■ **PROBLEM DETAILS**:
Copy out the data below as written; omit any images.

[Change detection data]
_ _ _
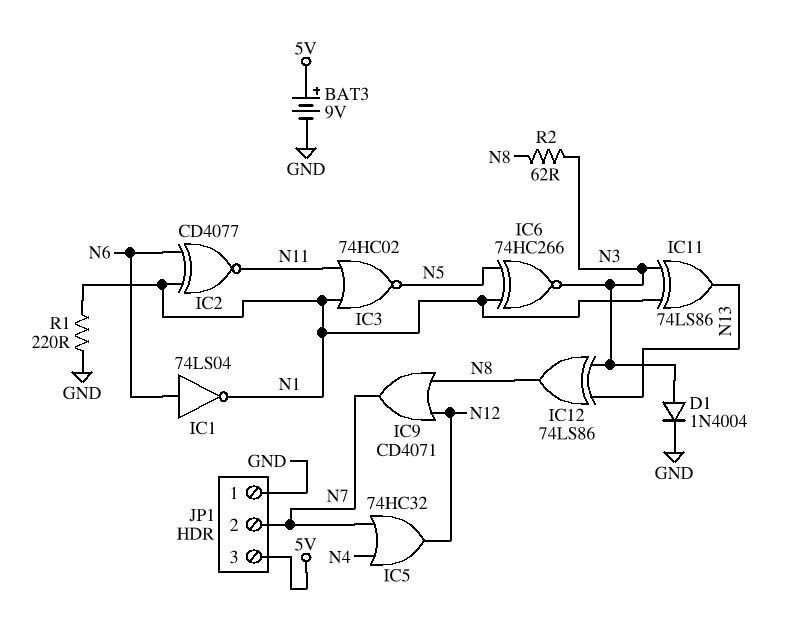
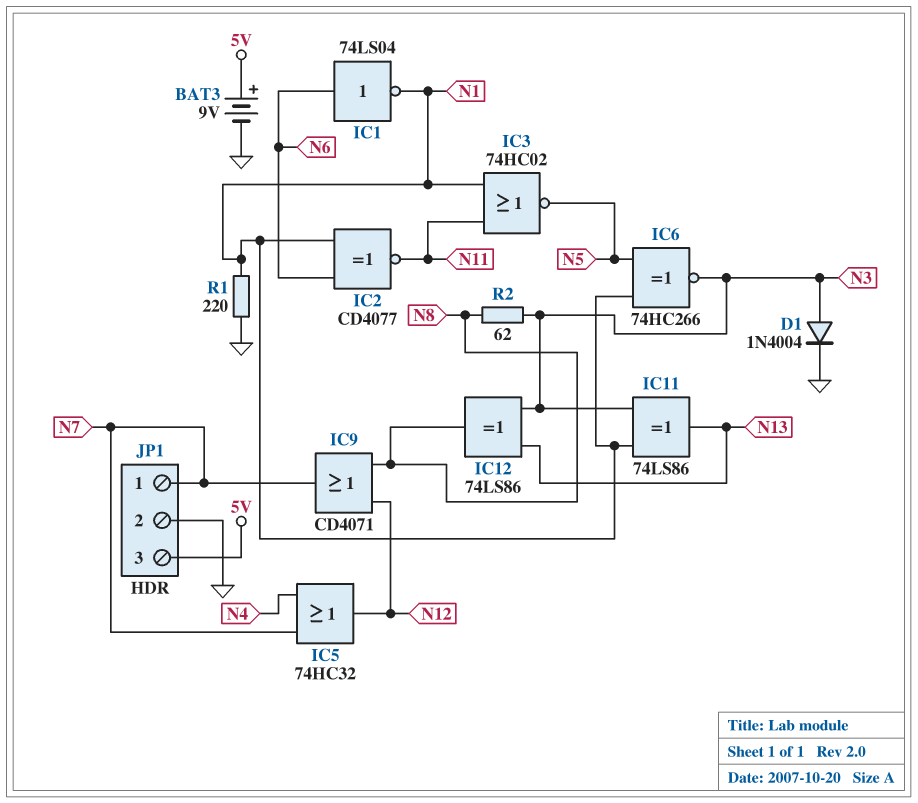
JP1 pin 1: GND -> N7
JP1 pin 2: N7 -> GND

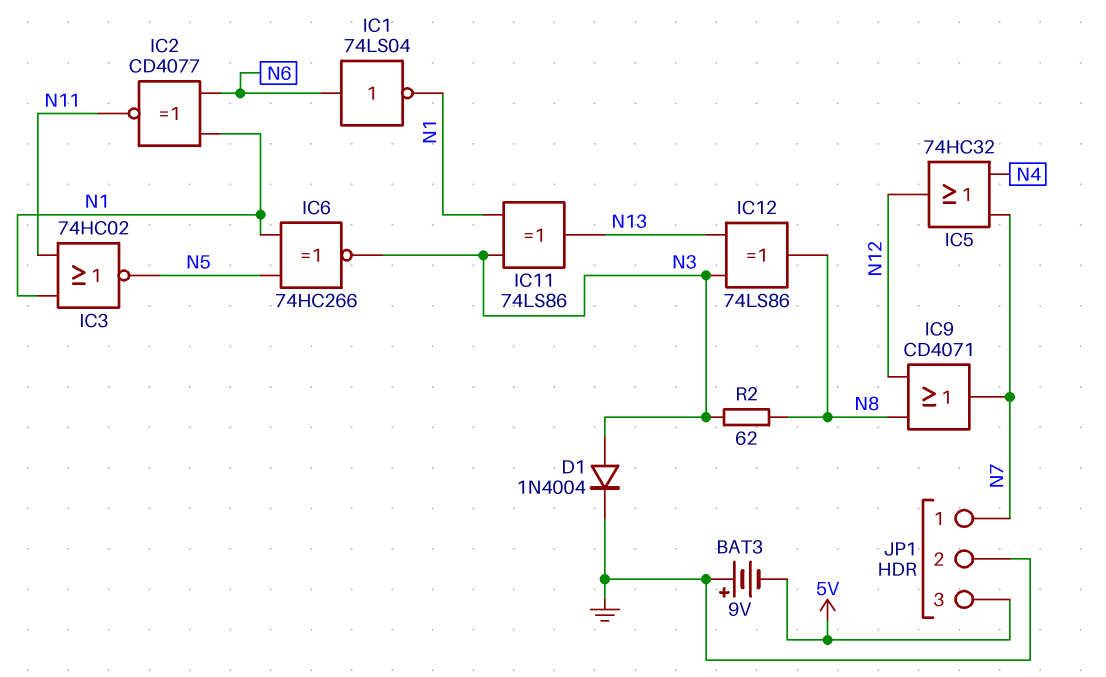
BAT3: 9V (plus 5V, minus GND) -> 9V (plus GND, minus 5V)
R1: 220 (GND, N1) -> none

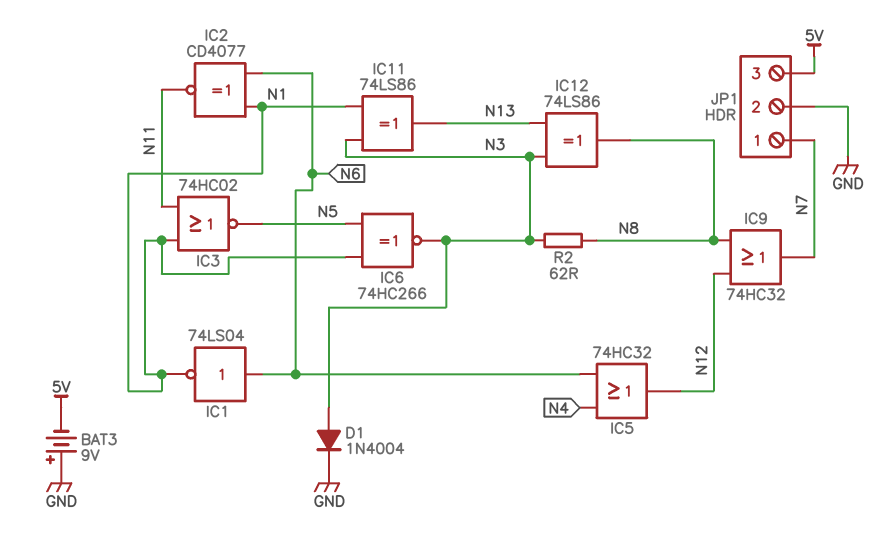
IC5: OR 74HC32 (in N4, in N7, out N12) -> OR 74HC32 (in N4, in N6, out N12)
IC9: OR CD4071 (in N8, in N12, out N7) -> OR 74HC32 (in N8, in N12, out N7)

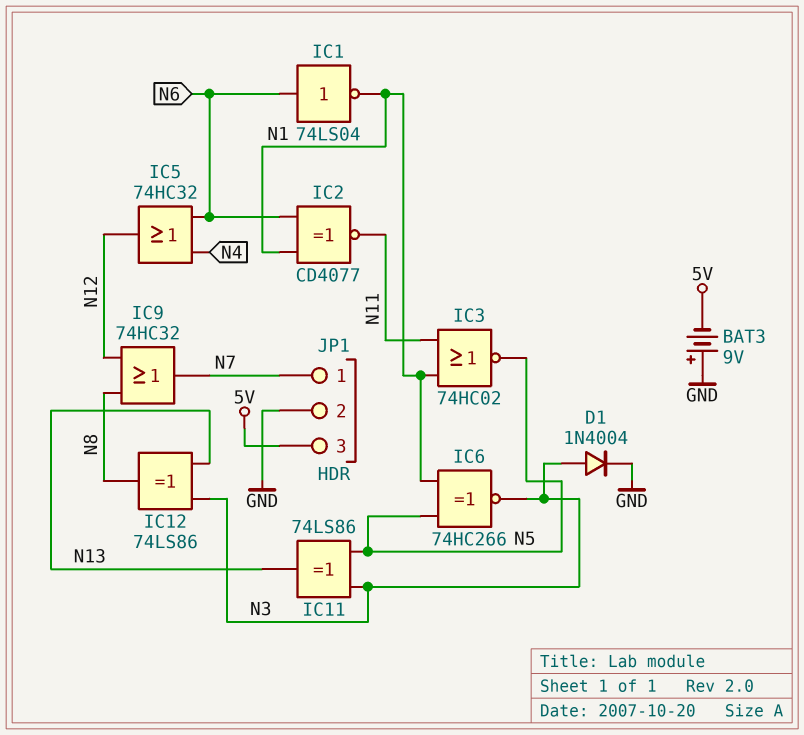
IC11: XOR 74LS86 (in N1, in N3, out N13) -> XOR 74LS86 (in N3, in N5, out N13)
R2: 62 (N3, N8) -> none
_ _ _
■ **EXPECTED ANSWER**:
JP1 pin 1: GND -> N7
JP1 pin 2: N7 -> GND

BAT3: 9V (plus 5V, minus GND) -> 9V (plus GND, minus 5V)
R1: 220 (GND, N1) -> none

IC5: OR 74HC32 (in N4, in N7, out N12) -> OR 74HC32 (in N4, in N6, out N12)
IC9: OR CD4071 (in N8, in N12, out N7) -> OR 74HC32 (in N8, in N12, out N7)

IC11: XOR 74LS86 (in N1, in N3, out N13) -> XOR 74LS86 (in N3, in N5, out N13)
R2: 62 (N3, N8) -> none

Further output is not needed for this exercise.